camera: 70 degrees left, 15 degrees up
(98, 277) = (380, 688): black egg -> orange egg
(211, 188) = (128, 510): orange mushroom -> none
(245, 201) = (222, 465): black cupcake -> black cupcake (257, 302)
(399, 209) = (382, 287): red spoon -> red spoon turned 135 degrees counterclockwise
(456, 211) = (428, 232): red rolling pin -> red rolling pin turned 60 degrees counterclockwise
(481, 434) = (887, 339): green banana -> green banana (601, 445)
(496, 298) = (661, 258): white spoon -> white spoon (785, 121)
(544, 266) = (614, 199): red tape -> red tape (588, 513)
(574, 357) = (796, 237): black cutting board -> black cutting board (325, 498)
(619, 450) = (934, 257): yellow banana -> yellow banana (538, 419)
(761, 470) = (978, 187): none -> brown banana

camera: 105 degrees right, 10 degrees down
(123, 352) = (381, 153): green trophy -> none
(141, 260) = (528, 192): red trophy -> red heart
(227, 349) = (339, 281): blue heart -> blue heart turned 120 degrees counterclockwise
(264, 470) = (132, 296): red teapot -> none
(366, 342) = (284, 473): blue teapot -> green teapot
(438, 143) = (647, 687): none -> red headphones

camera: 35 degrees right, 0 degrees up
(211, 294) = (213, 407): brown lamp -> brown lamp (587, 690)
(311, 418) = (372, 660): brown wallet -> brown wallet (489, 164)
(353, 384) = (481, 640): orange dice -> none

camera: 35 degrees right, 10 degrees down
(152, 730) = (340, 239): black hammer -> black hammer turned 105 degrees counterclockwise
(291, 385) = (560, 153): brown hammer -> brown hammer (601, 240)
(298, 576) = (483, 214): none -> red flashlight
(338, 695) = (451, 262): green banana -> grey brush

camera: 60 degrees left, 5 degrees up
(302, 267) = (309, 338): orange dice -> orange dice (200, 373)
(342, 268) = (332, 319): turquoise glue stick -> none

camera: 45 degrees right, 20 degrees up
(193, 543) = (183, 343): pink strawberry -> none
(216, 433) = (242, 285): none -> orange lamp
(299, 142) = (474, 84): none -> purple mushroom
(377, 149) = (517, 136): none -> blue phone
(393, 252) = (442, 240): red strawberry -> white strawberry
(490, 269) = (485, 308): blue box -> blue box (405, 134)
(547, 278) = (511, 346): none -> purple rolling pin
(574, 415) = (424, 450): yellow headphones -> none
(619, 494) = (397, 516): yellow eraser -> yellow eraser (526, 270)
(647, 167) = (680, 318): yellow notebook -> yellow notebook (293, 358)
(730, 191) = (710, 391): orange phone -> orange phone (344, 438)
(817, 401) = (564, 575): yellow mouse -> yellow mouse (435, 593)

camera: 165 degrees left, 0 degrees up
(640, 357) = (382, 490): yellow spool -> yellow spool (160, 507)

> [Problem statement]: Exactly reproduce every record.

> [Problem solution]:
camera: 70 degrees left, 15 degrees up
(98, 277) = (380, 688): black egg -> orange egg
(211, 188) = (128, 510): orange mushroom -> none
(245, 201) = (222, 465): black cupcake -> black cupcake (257, 302)
(399, 209) = (382, 287): red spoon -> red spoon turned 135 degrees counterclockwise
(456, 211) = (428, 232): red rolling pin -> red rolling pin turned 60 degrees counterclockwise
(481, 434) = (887, 339): green banana -> green banana (601, 445)
(496, 298) = (661, 258): white spoon -> white spoon (785, 121)
(544, 266) = (614, 199): red tape -> red tape (588, 513)
(574, 357) = (796, 237): black cutting board -> black cutting board (325, 498)
(619, 450) = (934, 257): yellow banana -> yellow banana (538, 419)
(761, 470) = (978, 187): none -> brown banana

camera: 105 degrees right, 10 degrees down
(123, 352) = (381, 153): green trophy -> none
(141, 260) = (528, 192): red trophy -> red heart
(227, 349) = (339, 281): blue heart -> blue heart turned 120 degrees counterclockwise
(264, 470) = (132, 296): red teapot -> none
(366, 342) = (284, 473): blue teapot -> green teapot
(438, 143) = (647, 687): none -> red headphones

camera: 35 degrees right, 0 degrees up
(211, 294) = (213, 407): brown lamp -> brown lamp (587, 690)
(311, 418) = (372, 660): brown wallet -> brown wallet (489, 164)
(353, 384) = (481, 640): orange dice -> none

camera: 35 degrees right, 10 degrees down
(152, 730) = (340, 239): black hammer -> black hammer turned 105 degrees counterclockwise
(291, 385) = (560, 153): brown hammer -> brown hammer (601, 240)
(298, 576) = (483, 214): none -> red flashlight
(338, 695) = (451, 262): green banana -> grey brush

camera: 60 degrees left, 5 degrees up
(302, 267) = (309, 338): orange dice -> orange dice (200, 373)
(342, 268) = (332, 319): turquoise glue stick -> none

camera: 45 degrees right, 20 degrees up
(193, 543) = (183, 343): pink strawberry -> none
(216, 433) = (242, 285): none -> orange lamp
(299, 142) = (474, 84): none -> purple mushroom
(377, 149) = (517, 136): none -> blue phone
(393, 252) = (442, 240): red strawberry -> white strawberry
(490, 269) = (485, 308): blue box -> blue box (405, 134)
(547, 278) = (511, 346): none -> purple rolling pin
(574, 415) = (424, 450): yellow headphones -> none
(619, 494) = (397, 516): yellow eraser -> yellow eraser (526, 270)
(647, 167) = (680, 318): yellow notebook -> yellow notebook (293, 358)
(730, 191) = (710, 391): orange phone -> orange phone (344, 438)
(817, 401) = (564, 575): yellow mouse -> yellow mouse (435, 593)

camera: 165 degrees left, 0 degrees up
(640, 357) = (382, 490): yellow spool -> yellow spool (160, 507)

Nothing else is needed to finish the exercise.